Exercise description: Each line below must be transcribed exactly, and no picture may appear in the transcription.

Entries supplied:
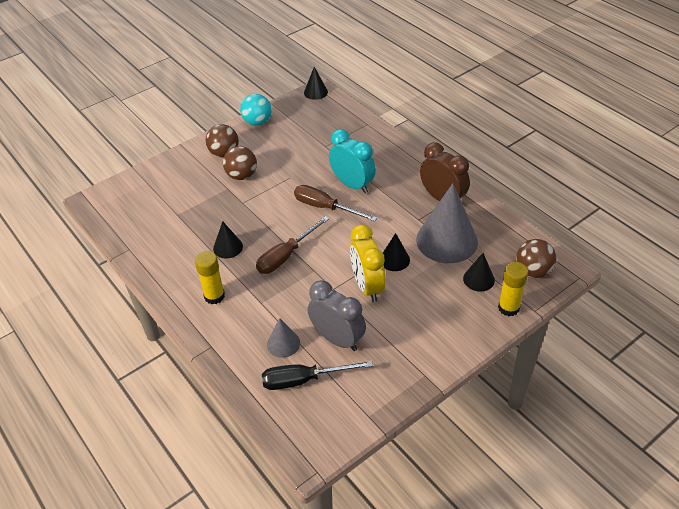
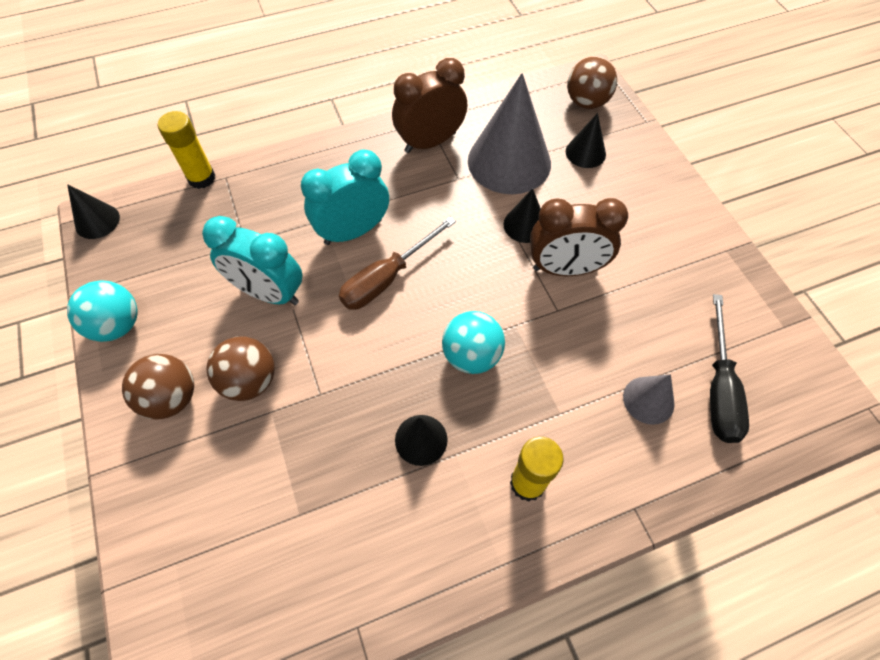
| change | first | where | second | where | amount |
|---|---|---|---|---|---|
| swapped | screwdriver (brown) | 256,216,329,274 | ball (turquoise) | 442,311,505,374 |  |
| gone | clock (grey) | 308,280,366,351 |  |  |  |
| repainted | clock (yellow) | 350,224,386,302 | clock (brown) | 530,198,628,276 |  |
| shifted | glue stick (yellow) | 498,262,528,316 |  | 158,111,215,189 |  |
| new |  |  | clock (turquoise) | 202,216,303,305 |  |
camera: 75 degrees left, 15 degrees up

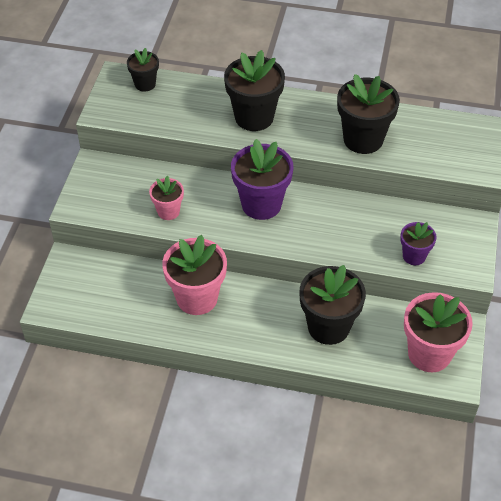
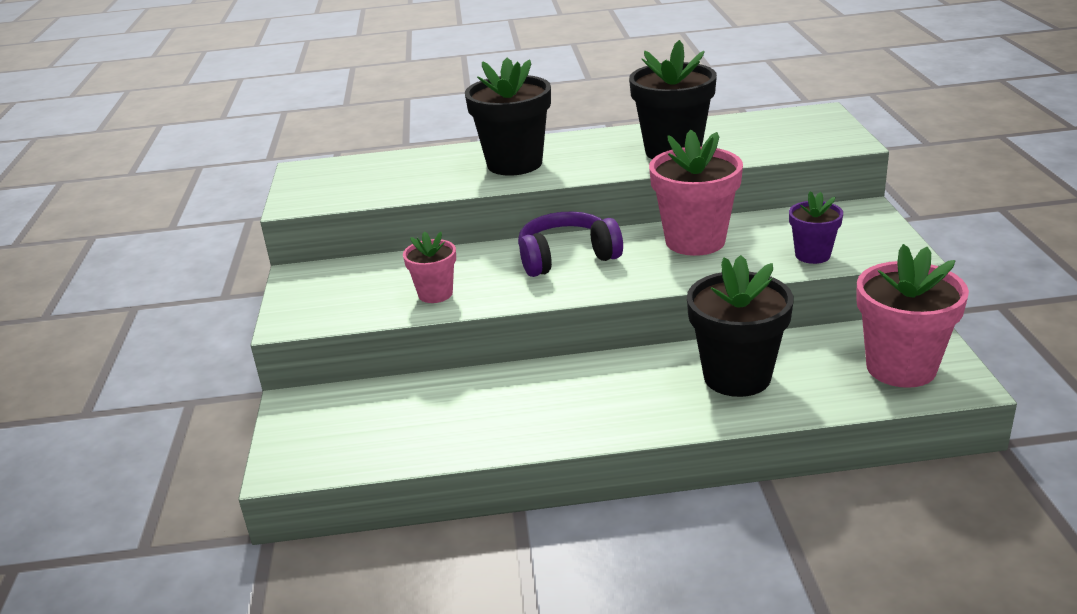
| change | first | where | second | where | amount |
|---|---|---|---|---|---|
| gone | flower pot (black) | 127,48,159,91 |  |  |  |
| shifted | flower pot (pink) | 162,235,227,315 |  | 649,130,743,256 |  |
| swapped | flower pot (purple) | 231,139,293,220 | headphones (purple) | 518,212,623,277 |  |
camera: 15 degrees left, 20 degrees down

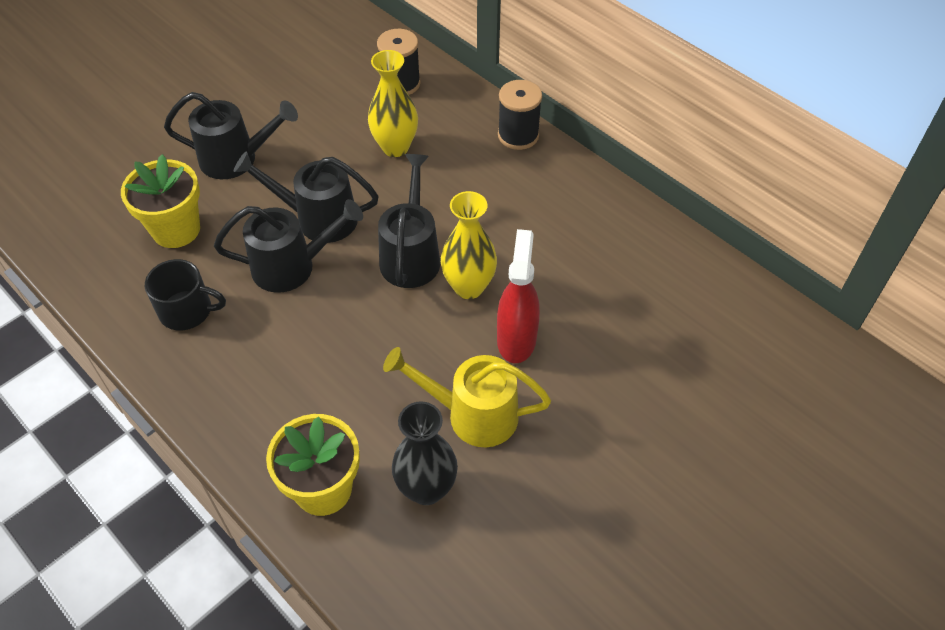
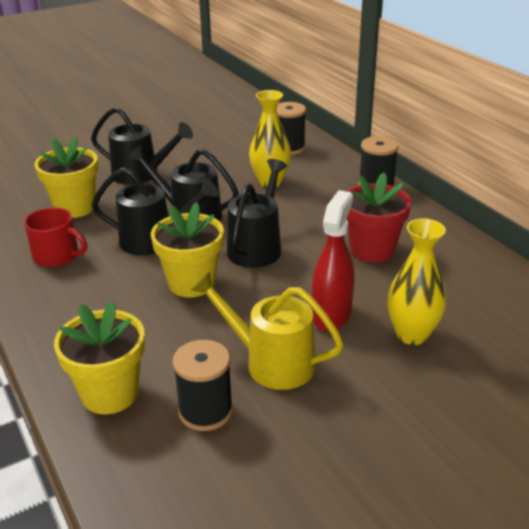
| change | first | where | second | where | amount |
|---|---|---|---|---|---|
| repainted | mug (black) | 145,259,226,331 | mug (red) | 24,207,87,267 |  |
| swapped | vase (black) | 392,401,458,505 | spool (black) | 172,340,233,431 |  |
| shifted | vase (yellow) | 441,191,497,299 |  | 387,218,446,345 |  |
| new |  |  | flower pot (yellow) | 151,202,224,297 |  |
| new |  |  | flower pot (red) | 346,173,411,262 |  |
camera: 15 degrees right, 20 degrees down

Reply:
| change | first | where | second | where | amount |
|---|---|---|---|---|---|
| swapped | screwdriver (brown) | 256,216,329,274 | ball (turquoise) | 442,311,505,374 |  |
| gone | clock (grey) | 308,280,366,351 |  |  |  |
| repainted | clock (yellow) | 350,224,386,302 | clock (brown) | 530,198,628,276 |  |
| shifted | glue stick (yellow) | 498,262,528,316 |  | 158,111,215,189 |  |
| new |  |  | clock (turquoise) | 202,216,303,305 |  |
camera: 75 degrees left, 15 degrees up

| change | first | where | second | where | amount |
|---|---|---|---|---|---|
| gone | flower pot (black) | 127,48,159,91 |  |  |  |
| shifted | flower pot (pink) | 162,235,227,315 |  | 649,130,743,256 |  |
| swapped | flower pot (purple) | 231,139,293,220 | headphones (purple) | 518,212,623,277 |  |
camera: 15 degrees left, 20 degrees down

| change | first | where | second | where | amount |
|---|---|---|---|---|---|
| repainted | mug (black) | 145,259,226,331 | mug (red) | 24,207,87,267 |  |
| swapped | vase (black) | 392,401,458,505 | spool (black) | 172,340,233,431 |  |
| shifted | vase (yellow) | 441,191,497,299 |  | 387,218,446,345 |  |
| new |  |  | flower pot (yellow) | 151,202,224,297 |  |
| new |  |  | flower pot (red) | 346,173,411,262 |  |
camera: 15 degrees right, 20 degrees down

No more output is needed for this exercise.